Scene edit records
┄┄┄┄┄┄┄┄┄┄
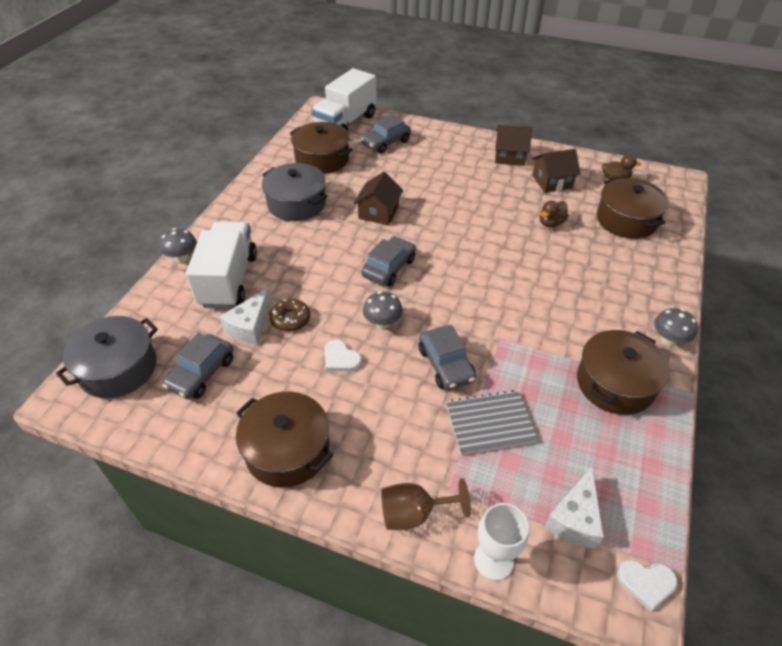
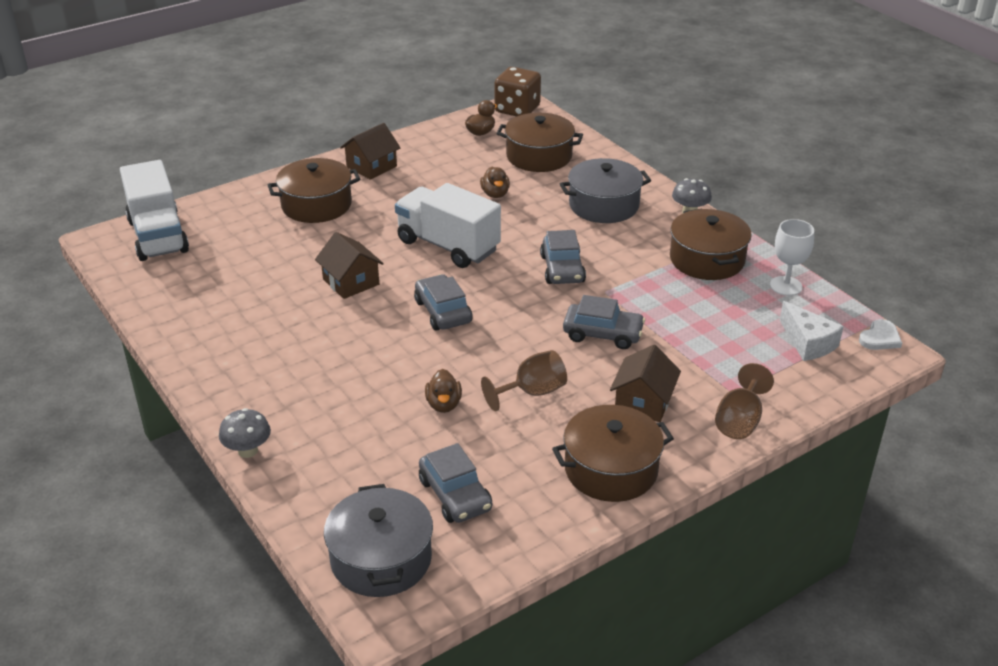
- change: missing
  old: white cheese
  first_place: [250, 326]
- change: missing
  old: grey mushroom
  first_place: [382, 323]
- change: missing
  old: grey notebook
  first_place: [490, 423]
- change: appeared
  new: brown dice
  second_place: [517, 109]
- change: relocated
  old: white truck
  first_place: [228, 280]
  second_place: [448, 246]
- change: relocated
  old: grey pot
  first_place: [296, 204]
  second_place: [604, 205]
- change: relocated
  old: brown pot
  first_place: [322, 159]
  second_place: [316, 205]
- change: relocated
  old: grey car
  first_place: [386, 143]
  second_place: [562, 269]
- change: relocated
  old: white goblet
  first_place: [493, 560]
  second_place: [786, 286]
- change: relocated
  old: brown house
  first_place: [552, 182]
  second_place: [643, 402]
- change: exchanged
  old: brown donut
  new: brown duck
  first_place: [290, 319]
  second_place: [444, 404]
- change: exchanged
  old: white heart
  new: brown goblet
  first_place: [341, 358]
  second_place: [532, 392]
┄┄┄┄┄┄┄┄┄┄
ASSIGNMENT: Could you output all of the records exactly, without their pictures?

WRITTEN ANSWER:
- change: missing
  old: white cheese
  first_place: [250, 326]
- change: missing
  old: grey mushroom
  first_place: [382, 323]
- change: missing
  old: grey notebook
  first_place: [490, 423]
- change: appeared
  new: brown dice
  second_place: [517, 109]
- change: relocated
  old: white truck
  first_place: [228, 280]
  second_place: [448, 246]
- change: relocated
  old: grey pot
  first_place: [296, 204]
  second_place: [604, 205]
- change: relocated
  old: brown pot
  first_place: [322, 159]
  second_place: [316, 205]
- change: relocated
  old: grey car
  first_place: [386, 143]
  second_place: [562, 269]
- change: relocated
  old: white goblet
  first_place: [493, 560]
  second_place: [786, 286]
- change: relocated
  old: brown house
  first_place: [552, 182]
  second_place: [643, 402]
- change: exchanged
  old: brown donut
  new: brown duck
  first_place: [290, 319]
  second_place: [444, 404]
- change: exchanged
  old: white heart
  new: brown goblet
  first_place: [341, 358]
  second_place: [532, 392]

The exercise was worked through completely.